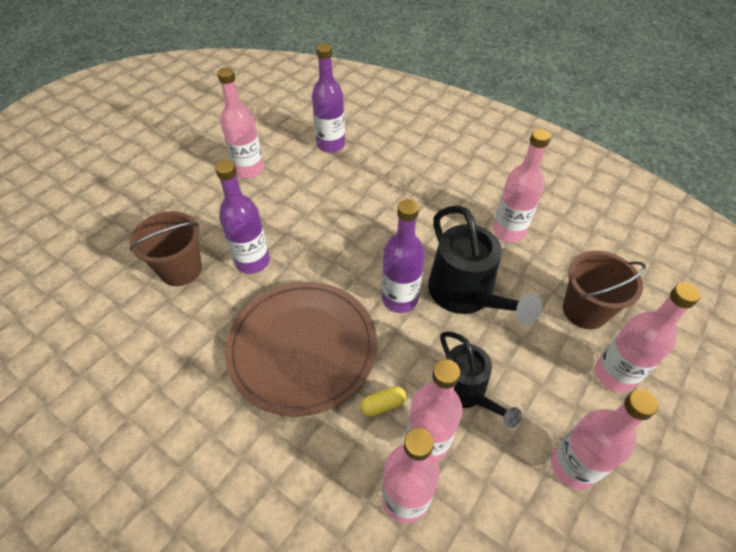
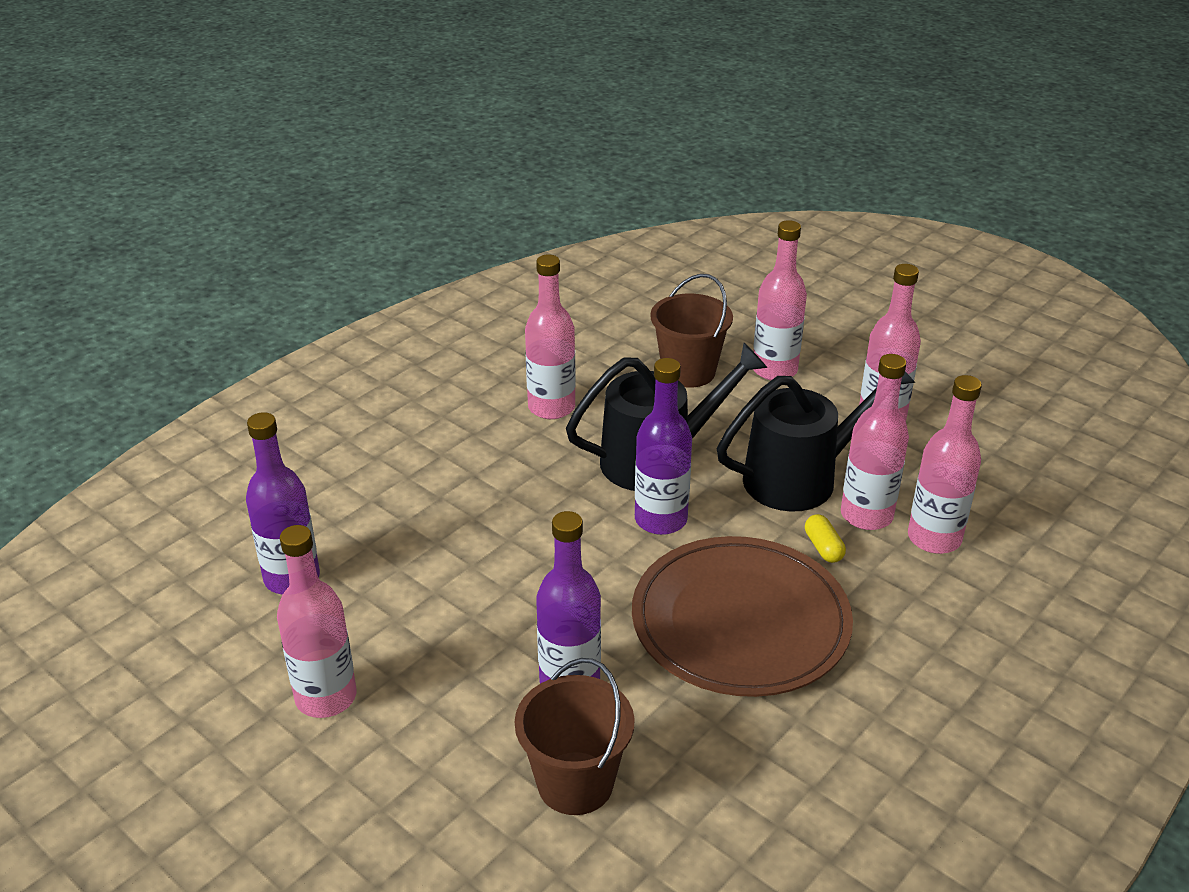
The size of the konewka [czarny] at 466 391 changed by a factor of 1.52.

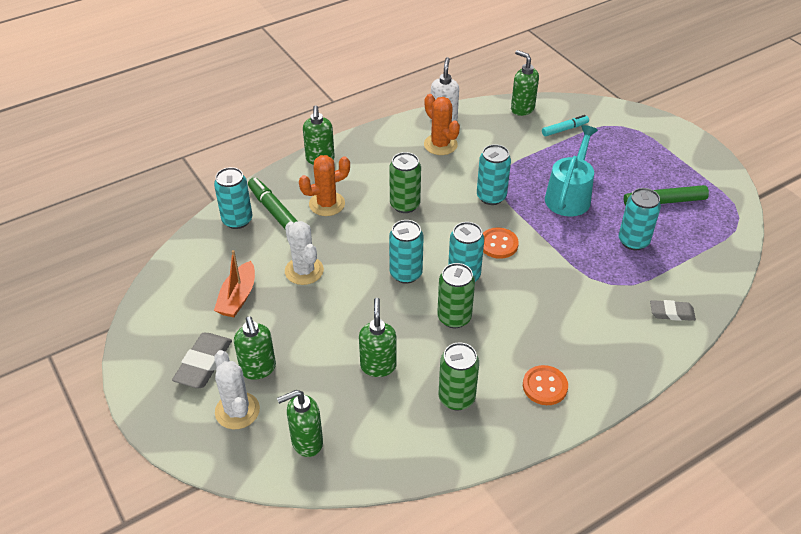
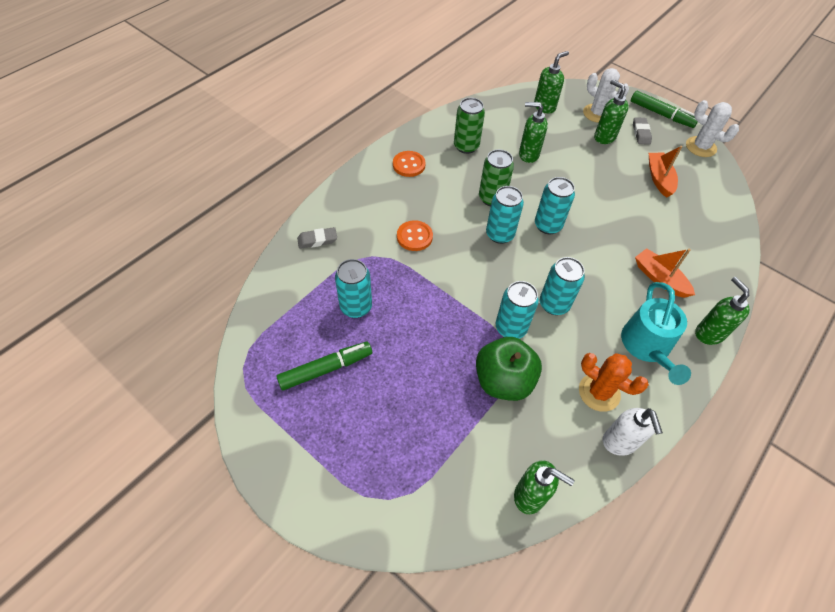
The guzik [pomarańczowy] ended up elsewhere, having gone from 498 244 to 414 237. The second view gained the jabłko [zielony] at 503 381. The dozownik mydła [zielony] at 378 366 ended up facing another way, 120 degrees clockwise from before. The puszka [turkusowy] ended up elsewhere, having gone from 237 220 to 554 304. The konewka [turkusowy] ended up elsewhere, having gone from 569 195 to 647 347. The flamaster [zielony] ended up elsewhere, having gone from 274 211 to 661 114. The size of the gumka do mazania [szary] at 204 364 changed by a factor of 0.65. Where the kaktus [pomarańczowy] stood at 327 204, the łódka [pomarańczowy] came to stand at 659 278. The kaktus [biały] ended up elsewhere, having gone from 304 271 to 700 147. The second view lost the puszka [zielony] at 405 205. The second view lost the flamaster [turkusowy] at 564 129.

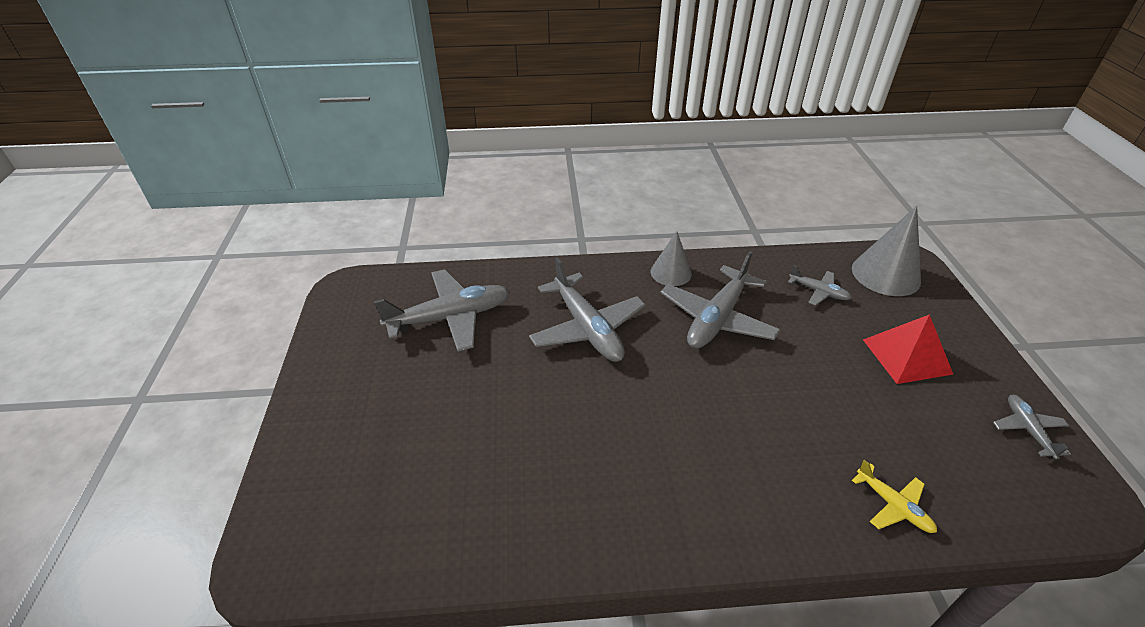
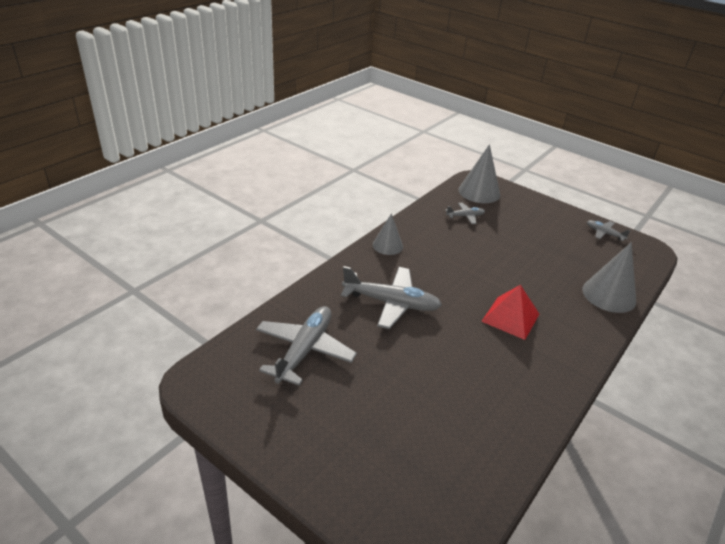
The piramida [czerwony] ended up elsewhere, having gone from 906 356 to 510 317. Where the samolot [żółty] stood at 893 506, the stożek [szary] came to stand at 609 295. The second view lost the samolot [szary] at 717 319.

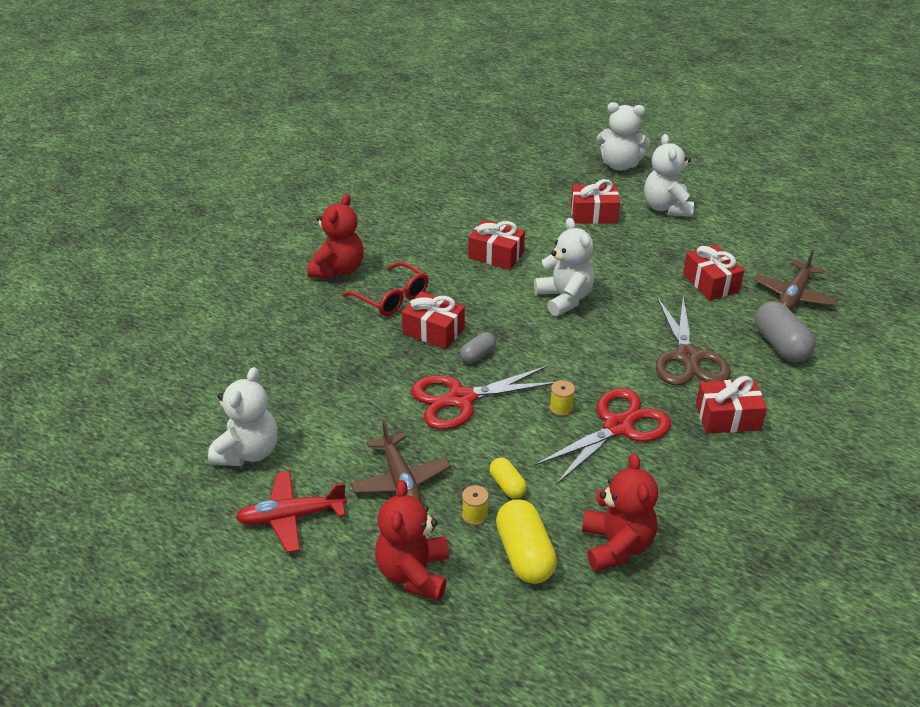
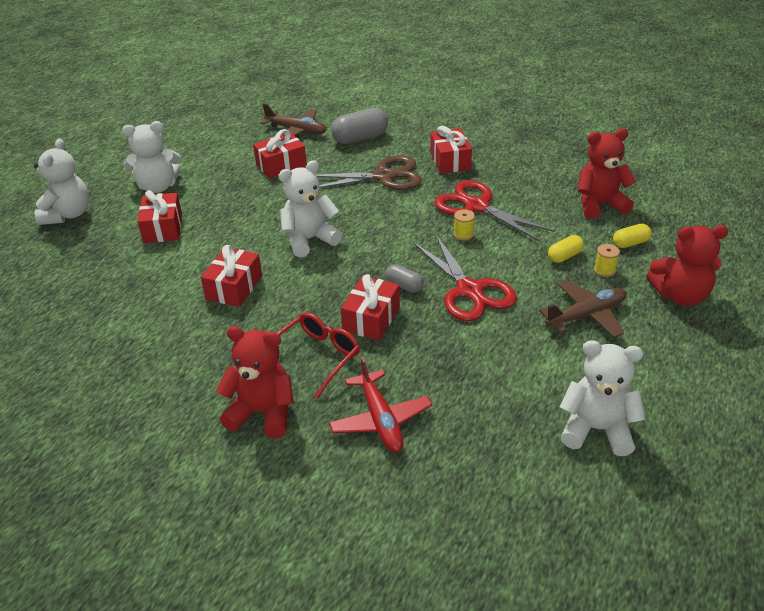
The samolot [czerwony] ended up elsewhere, having gone from 291 517 to 380 420. The size of the kapsułka [żółty] at 525 554 changed by a factor of 0.56.

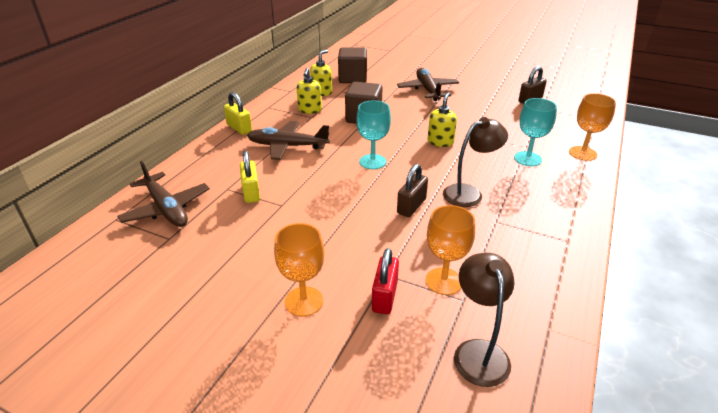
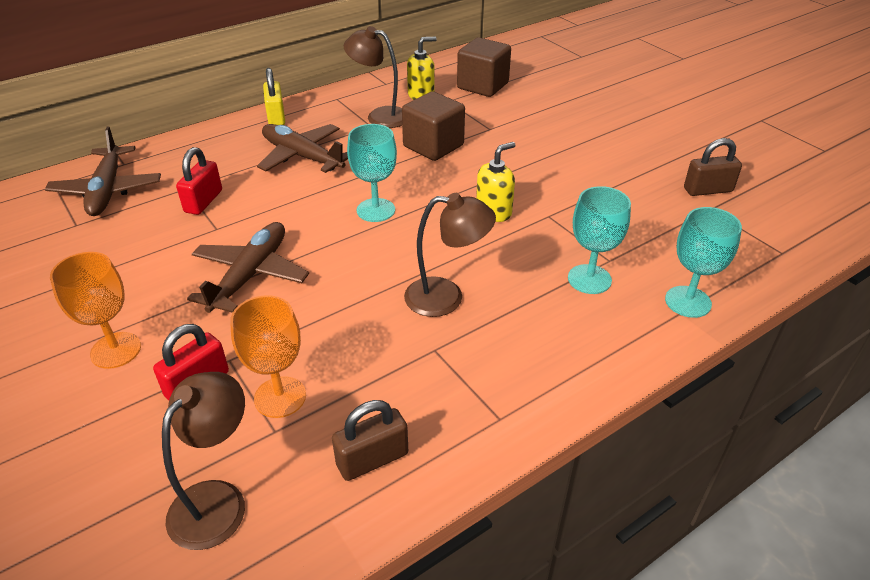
What was the kłódka [żółty] at 251 192 turned into the kłódka [czerwony] at 203 201. The samolot [brązowy] ended up elsewhere, having gone from 428 90 to 250 275. The kłódka [brązowy] ended up elsewhere, having gone from 411 206 to 372 459. Where the dozownik mydła [żółty] stood at 310 110, the lampka [brązowy] came to stand at 380 116. What was the kielich [pomarańczowy] at 582 153 turned into the kielich [turkusowy] at 688 302.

> [Task to carry out]:
Begin at the line with "The samolot [czerwony]" and end at the last line of the data above. Reproduce those lines exactly, but not the pictures.

> [Task response]:
The samolot [czerwony] ended up elsewhere, having gone from 291 517 to 380 420. The size of the kapsułka [żółty] at 525 554 changed by a factor of 0.56.

What was the kłódka [żółty] at 251 192 turned into the kłódka [czerwony] at 203 201. The samolot [brązowy] ended up elsewhere, having gone from 428 90 to 250 275. The kłódka [brązowy] ended up elsewhere, having gone from 411 206 to 372 459. Where the dozownik mydła [żółty] stood at 310 110, the lampka [brązowy] came to stand at 380 116. What was the kielich [pomarańczowy] at 582 153 turned into the kielich [turkusowy] at 688 302.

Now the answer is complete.